> **Coordinate-based change listings**:
◆ ◆ ◆ ◆ ◆ ◆ ◆
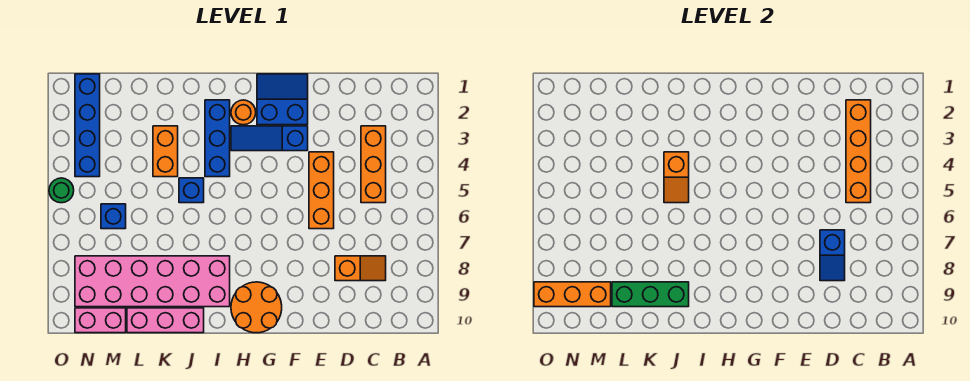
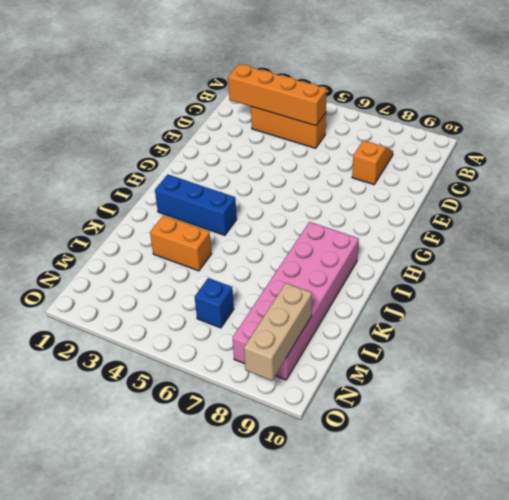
tan brick M9:O9 level 2 -> orange brick M9:O9 level 2
none -> orange brick E4:E6 level 1
none -> blue slope F1:G2 level 1 top 2
none -> blue slope F3:H3 level 1 top F

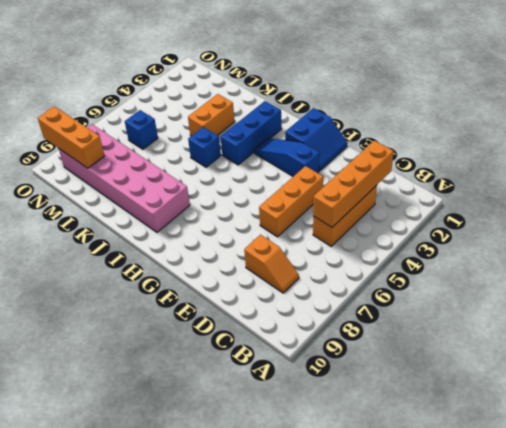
blue slope F1:G2 level 1 top G -> blue slope F1:G2 level 1 top 2
none -> orange round brick G9:H10 level 1
none -> orange round brick H2 level 1
none -> pink brick J10:L10 level 1

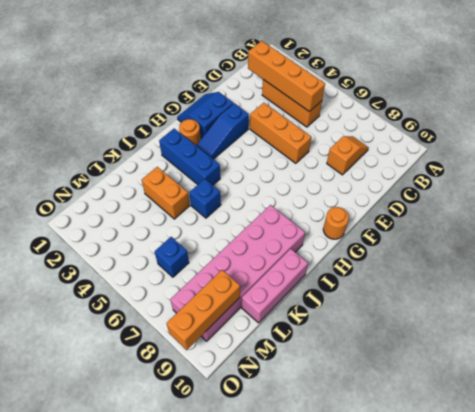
orange round brick G10 level 1 -> orange round brick G9:H10 level 1
none -> pink brick M10:N10 level 1
none -> blue brick N1:N4 level 1
none -> green round brick O5 level 1

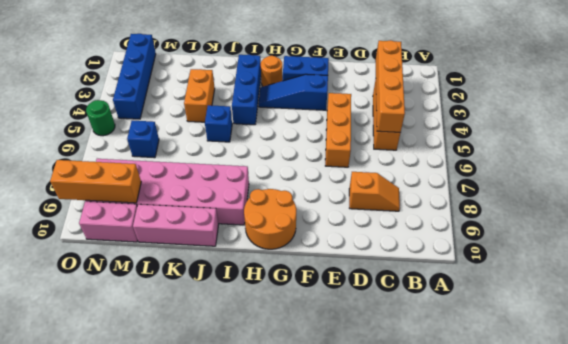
none -> blue slope D7:D8 level 2 top 7
none -> orange slope J4:J5 level 2 top 4
none -> green brick J9:L9 level 2

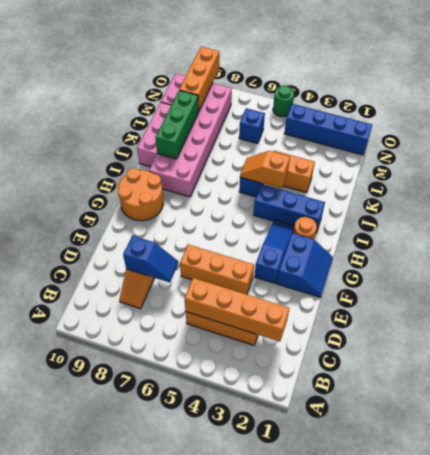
blue slope D7:D8 level 2 top 8 -> blue slope D7:D8 level 2 top 7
◆ ◆ ◆ ◆ ◆ ◆ ◆
> **What the task asks**: Leaving aside the images, write out the entries above word for word.

> **Your solution**:
tan brick M9:O9 level 2 -> orange brick M9:O9 level 2
none -> orange brick E4:E6 level 1
none -> blue slope F1:G2 level 1 top 2
none -> blue slope F3:H3 level 1 top F

blue slope F1:G2 level 1 top G -> blue slope F1:G2 level 1 top 2
none -> orange round brick G9:H10 level 1
none -> orange round brick H2 level 1
none -> pink brick J10:L10 level 1

orange round brick G10 level 1 -> orange round brick G9:H10 level 1
none -> pink brick M10:N10 level 1
none -> blue brick N1:N4 level 1
none -> green round brick O5 level 1

none -> blue slope D7:D8 level 2 top 7
none -> orange slope J4:J5 level 2 top 4
none -> green brick J9:L9 level 2

blue slope D7:D8 level 2 top 8 -> blue slope D7:D8 level 2 top 7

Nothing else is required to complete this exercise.